### About this task
In your copy of the data, include no pictures and alter nothing else.

### Provided data
○ ○ ○

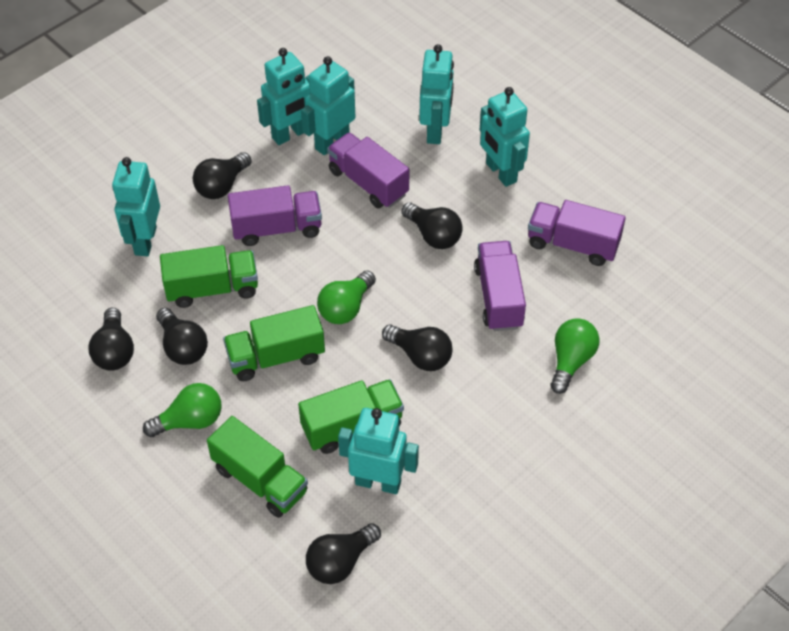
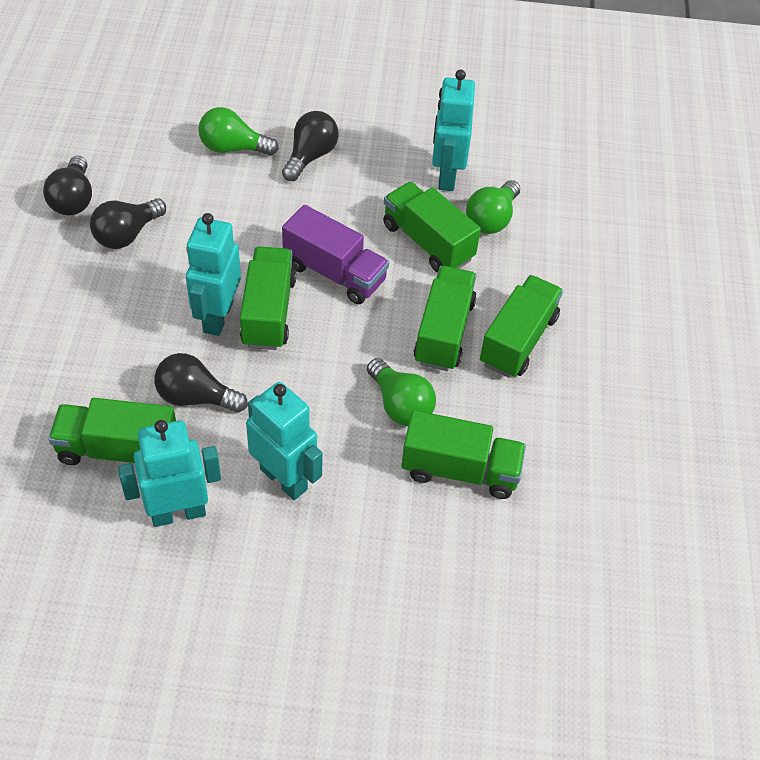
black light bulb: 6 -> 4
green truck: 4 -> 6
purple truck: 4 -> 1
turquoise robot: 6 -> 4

○ ○ ○

### Output for this task
black light bulb: 6 -> 4
green truck: 4 -> 6
purple truck: 4 -> 1
turquoise robot: 6 -> 4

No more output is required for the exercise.